EXERCISE PROMPT. Write all entries out exactly, images excluded.

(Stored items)
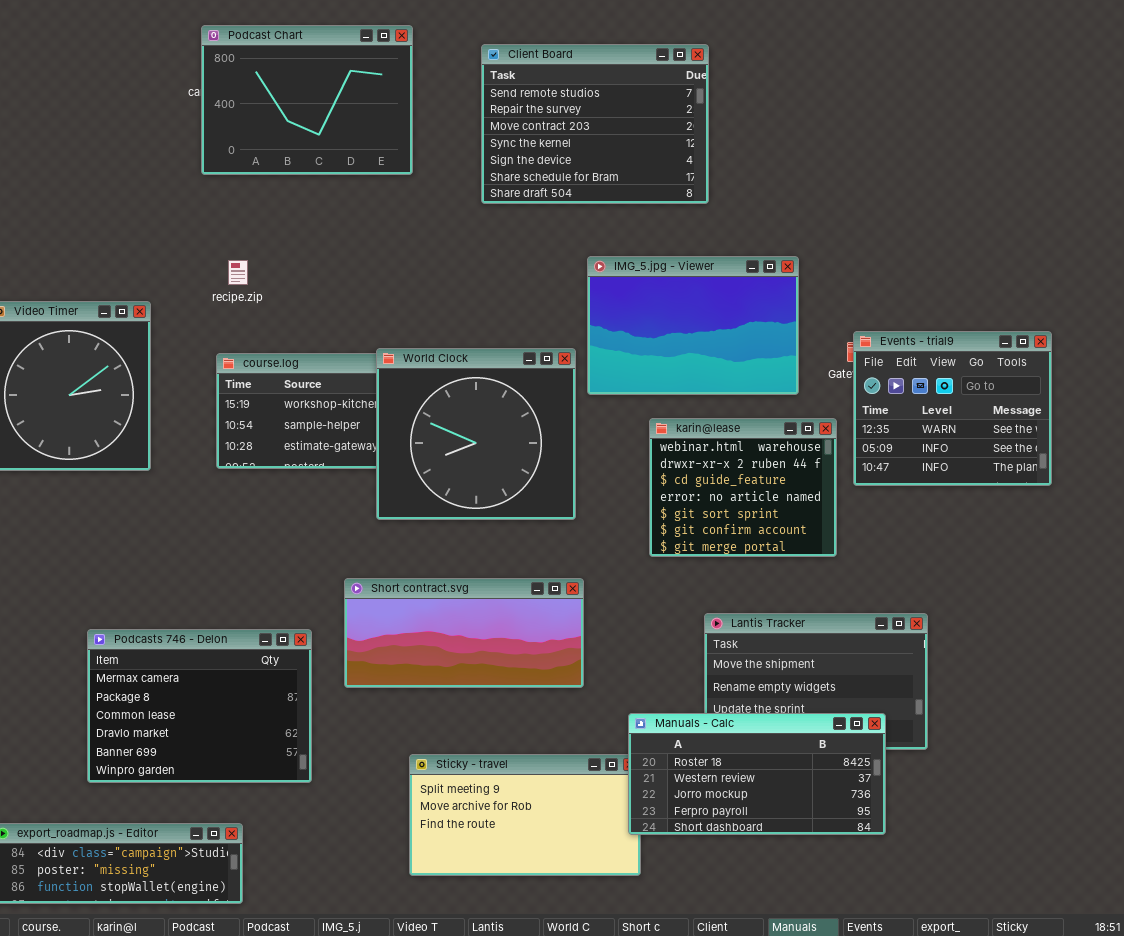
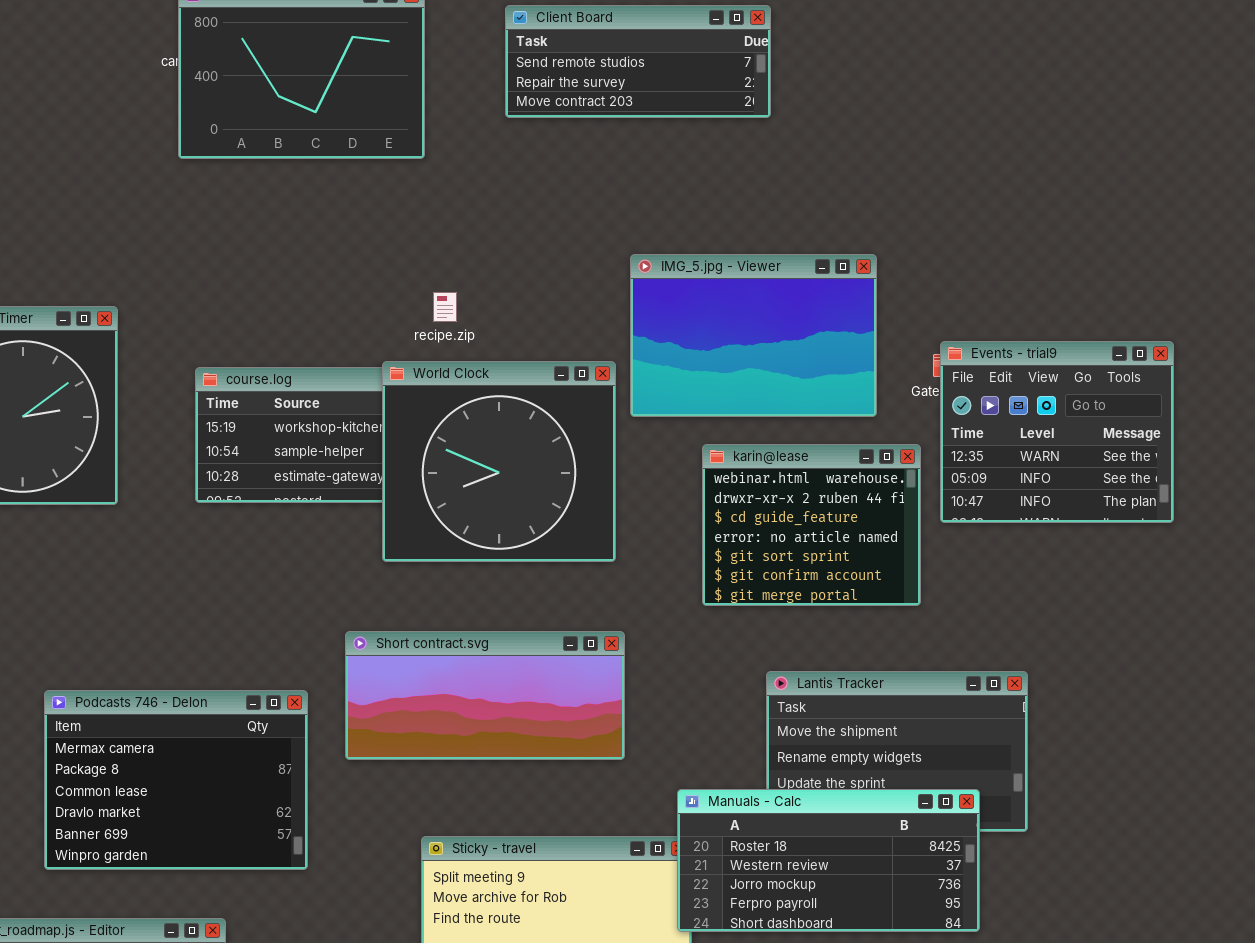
Client Board: [481,44,709,204] -> [505,5,771,118], resized
recipe.zip: [228,260,248,285] -> [433,292,457,322], moved

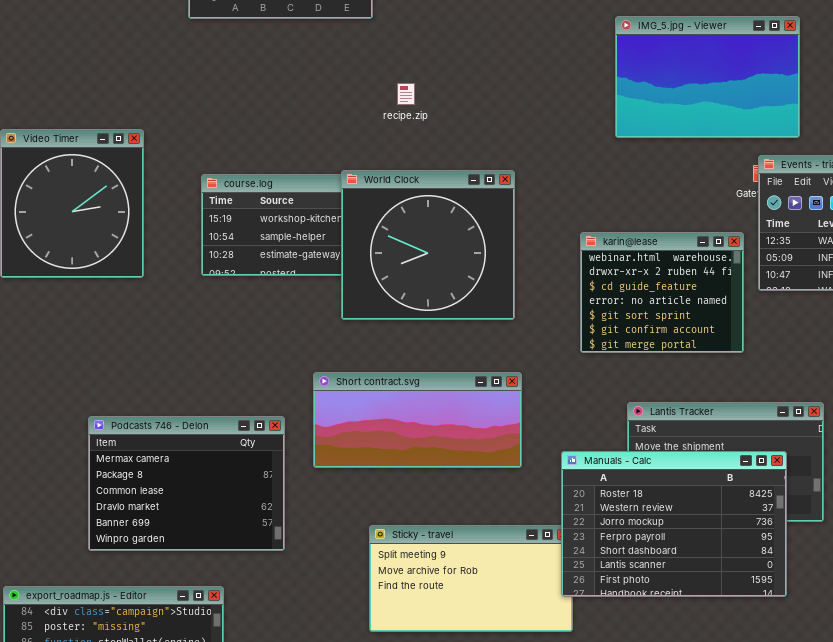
IMG_5.jpg - Viewer: [630,254,877,417] -> [615,16,800,138], moved
recipe.zip: [433,292,457,322] -> [397,83,415,105], moved
Manuals - Calc: [677,789,980,932] -> [561,451,787,597], resized

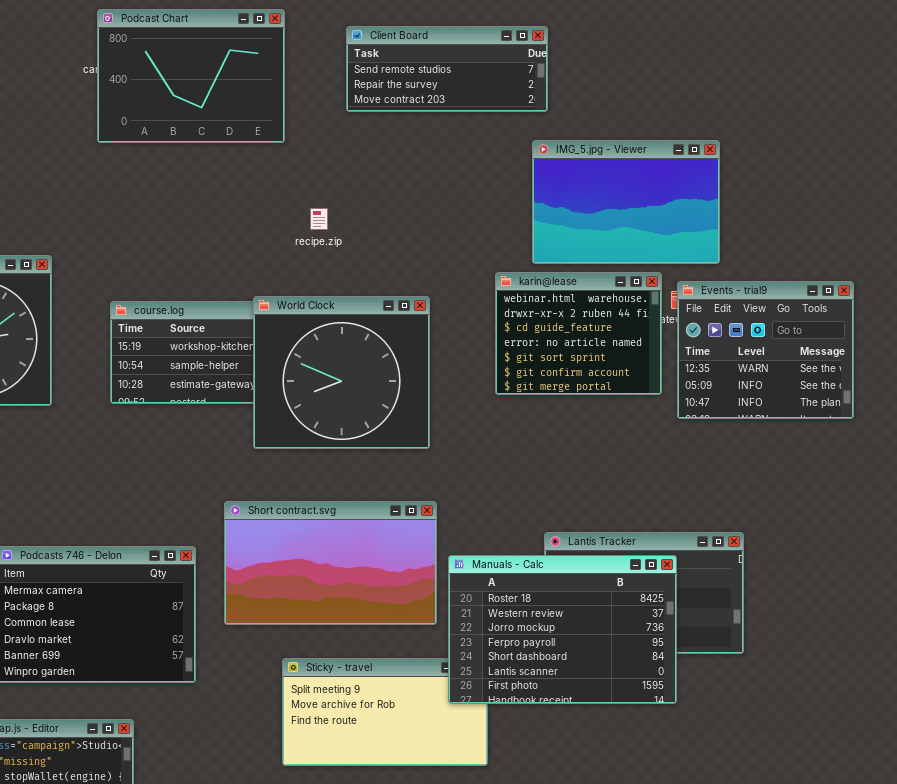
karin@lease: [580,232,744,353] -> [495,272,662,395], moved
Short contract.svg: [313,372,522,468] -> [224,501,437,625], resized
Manuals - Calc: [561,451,787,597] -> [448,555,677,704], moved

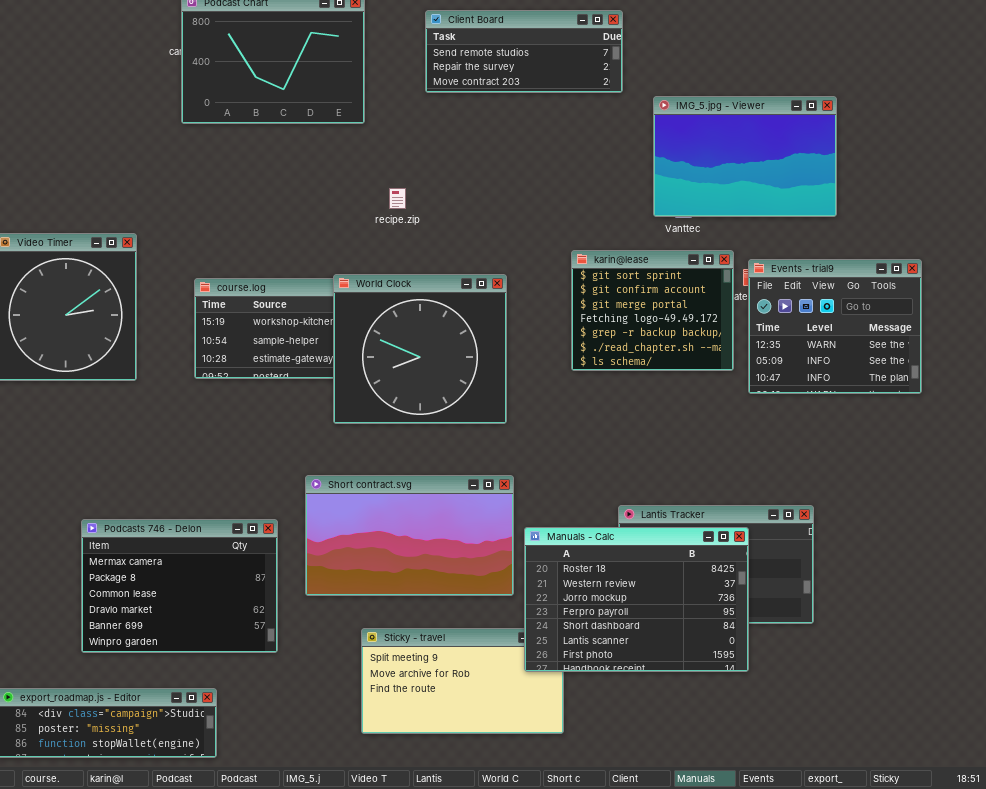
IMG_5.jpg - Viewer: [532,140,720,264] -> [653,96,837,217], moved
karin@lease: [495,272,662,395] -> [571,250,734,371], scrolled down 4 rows

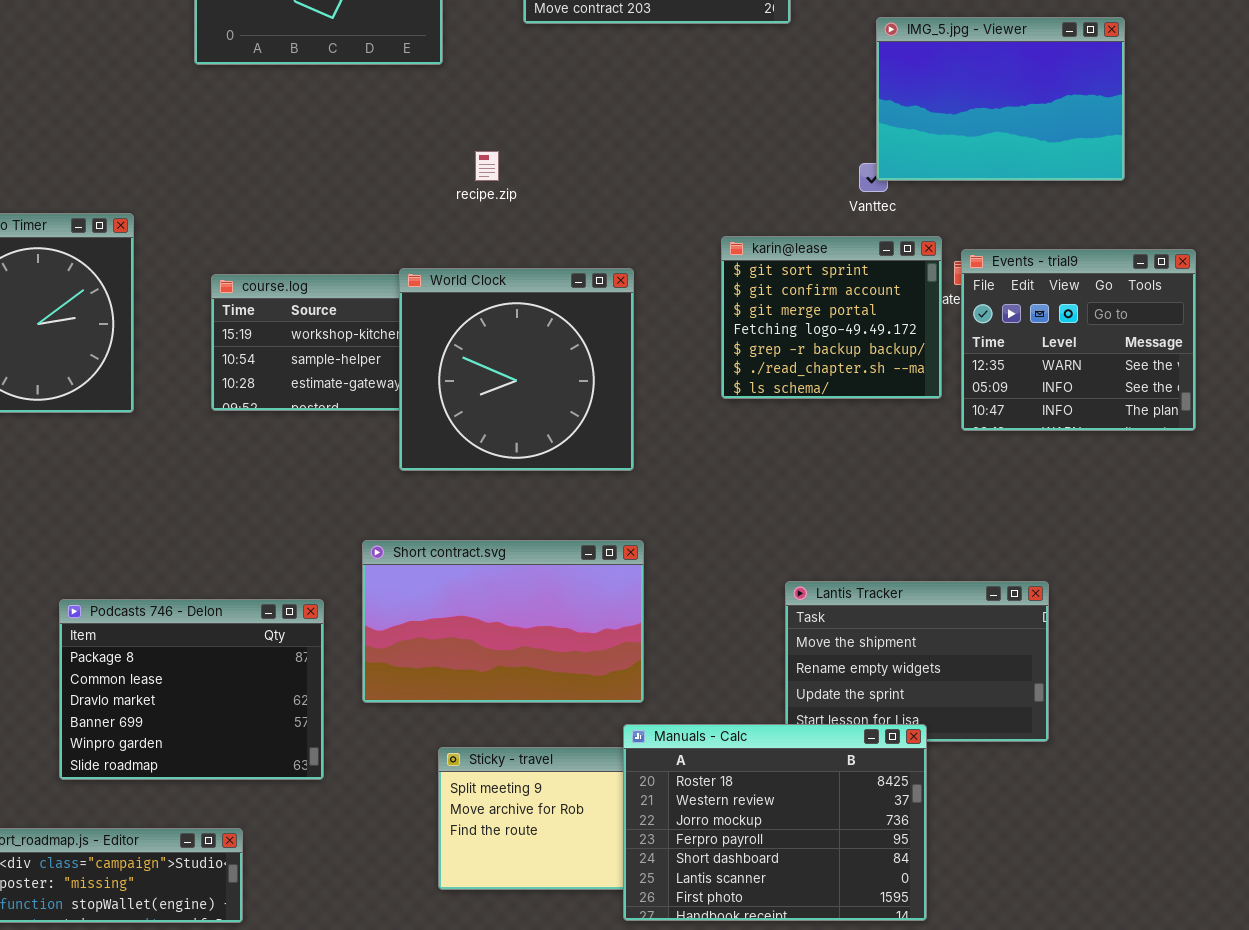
IMG_5.jpg - Viewer: [653,96,837,217] -> [876,17,1125,181], moved
Podcasts 746 - Delon: [81,519,278,653] -> [59,599,324,780], scrolled down 1 row
Manuals - Calc: [524,527,749,672] -> [623,724,927,921], moved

RESPONSE AREA.
Client Board: [481,44,709,204] -> [505,5,771,118], resized
recipe.zip: [228,260,248,285] -> [433,292,457,322], moved

IMG_5.jpg - Viewer: [630,254,877,417] -> [615,16,800,138], moved
recipe.zip: [433,292,457,322] -> [397,83,415,105], moved
Manuals - Calc: [677,789,980,932] -> [561,451,787,597], resized

karin@lease: [580,232,744,353] -> [495,272,662,395], moved
Short contract.svg: [313,372,522,468] -> [224,501,437,625], resized
Manuals - Calc: [561,451,787,597] -> [448,555,677,704], moved

IMG_5.jpg - Viewer: [532,140,720,264] -> [653,96,837,217], moved
karin@lease: [495,272,662,395] -> [571,250,734,371], scrolled down 4 rows

IMG_5.jpg - Viewer: [653,96,837,217] -> [876,17,1125,181], moved
Podcasts 746 - Delon: [81,519,278,653] -> [59,599,324,780], scrolled down 1 row
Manuals - Calc: [524,527,749,672] -> [623,724,927,921], moved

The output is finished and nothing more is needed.